EXERCISE DIRECTIONS » Quote the whole listing exactly. Leave the pictures out of your copy.

DATASET EXCERPTS »
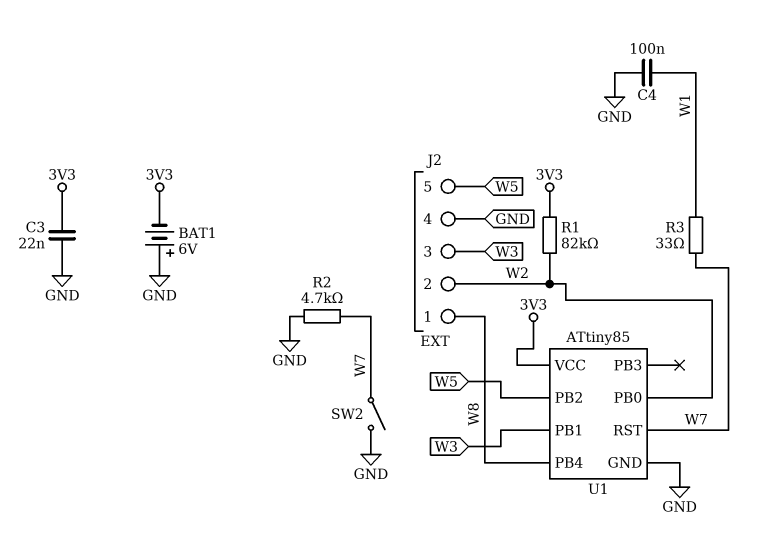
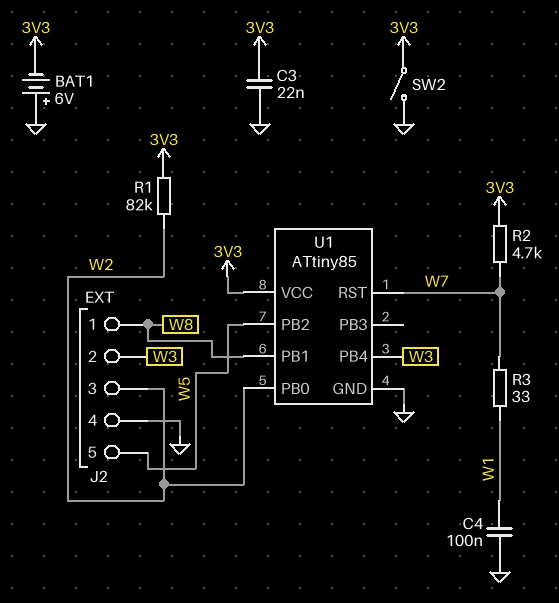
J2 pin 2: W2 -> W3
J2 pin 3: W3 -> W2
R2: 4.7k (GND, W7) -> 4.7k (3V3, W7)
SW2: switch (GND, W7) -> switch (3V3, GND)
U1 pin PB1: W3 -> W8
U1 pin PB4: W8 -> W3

ANSWER SPACE »
J2 pin 2: W2 -> W3
J2 pin 3: W3 -> W2
R2: 4.7k (GND, W7) -> 4.7k (3V3, W7)
SW2: switch (GND, W7) -> switch (3V3, GND)
U1 pin PB1: W3 -> W8
U1 pin PB4: W8 -> W3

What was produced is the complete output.